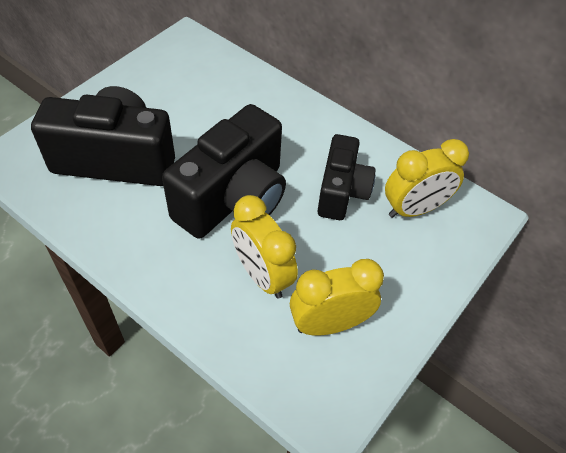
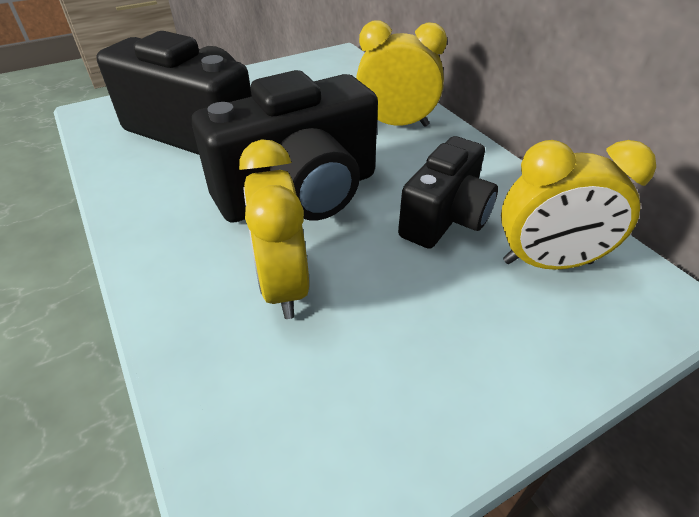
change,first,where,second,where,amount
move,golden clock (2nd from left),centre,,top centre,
--
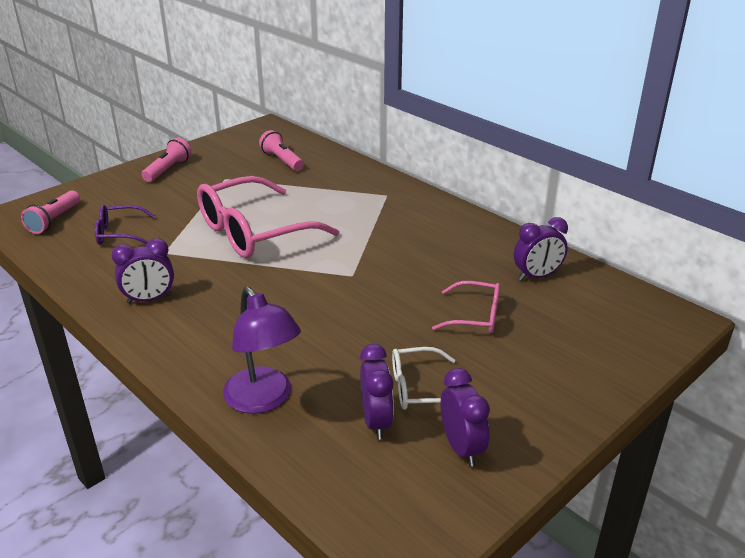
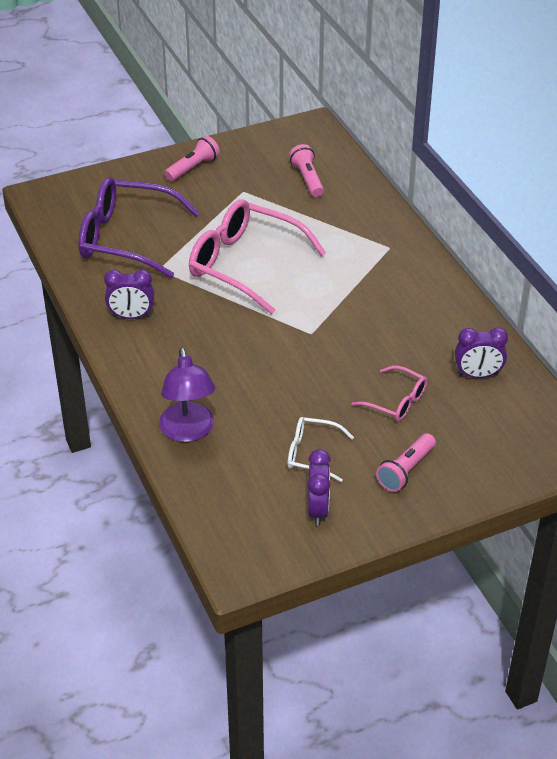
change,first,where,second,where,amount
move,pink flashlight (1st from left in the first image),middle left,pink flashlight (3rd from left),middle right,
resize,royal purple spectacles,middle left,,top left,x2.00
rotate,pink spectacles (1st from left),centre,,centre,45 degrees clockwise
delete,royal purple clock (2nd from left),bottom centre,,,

** Work task **
The required output is a copy of each line in the records where the string "middle" occurs.

** Result of the task **
move,pink flashlight (1st from left in the first image),middle left,pink flashlight (3rd from left),middle right,
resize,royal purple spectacles,middle left,,top left,x2.00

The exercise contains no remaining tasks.